DATASET RECORDS Block Start

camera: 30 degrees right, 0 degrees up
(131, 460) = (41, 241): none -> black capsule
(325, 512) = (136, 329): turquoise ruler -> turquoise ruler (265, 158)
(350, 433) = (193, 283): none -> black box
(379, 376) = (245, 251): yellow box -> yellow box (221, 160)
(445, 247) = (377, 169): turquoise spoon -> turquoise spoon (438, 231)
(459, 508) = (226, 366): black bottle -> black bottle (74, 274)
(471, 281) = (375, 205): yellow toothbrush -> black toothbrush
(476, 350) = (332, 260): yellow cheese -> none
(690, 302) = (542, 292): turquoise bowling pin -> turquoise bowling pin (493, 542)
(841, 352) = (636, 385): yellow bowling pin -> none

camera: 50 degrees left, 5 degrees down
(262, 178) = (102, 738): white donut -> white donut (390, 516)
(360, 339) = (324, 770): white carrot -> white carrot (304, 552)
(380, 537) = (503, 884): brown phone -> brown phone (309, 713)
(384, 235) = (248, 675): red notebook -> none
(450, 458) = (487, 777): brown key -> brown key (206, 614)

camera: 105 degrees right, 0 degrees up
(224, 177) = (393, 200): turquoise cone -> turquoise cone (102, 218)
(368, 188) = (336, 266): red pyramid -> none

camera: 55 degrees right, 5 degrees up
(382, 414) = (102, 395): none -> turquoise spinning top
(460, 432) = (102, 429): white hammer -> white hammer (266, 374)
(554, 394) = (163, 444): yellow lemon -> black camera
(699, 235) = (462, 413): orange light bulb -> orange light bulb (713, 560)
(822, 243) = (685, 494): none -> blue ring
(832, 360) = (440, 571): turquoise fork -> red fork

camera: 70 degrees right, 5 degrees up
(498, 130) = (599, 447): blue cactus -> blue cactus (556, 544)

DATASET RECORDS Block End

● INSTRUCTION
The output should be exactly the lines above from the line containing "camera: 55 degrees right, 5 degrees up" to the line containing "(699, 235) = (462, 413): orange", inclusive, with no other lines.

● EXERCISE ANSWER
camera: 55 degrees right, 5 degrees up
(382, 414) = (102, 395): none -> turquoise spinning top
(460, 432) = (102, 429): white hammer -> white hammer (266, 374)
(554, 394) = (163, 444): yellow lemon -> black camera
(699, 235) = (462, 413): orange light bulb -> orange light bulb (713, 560)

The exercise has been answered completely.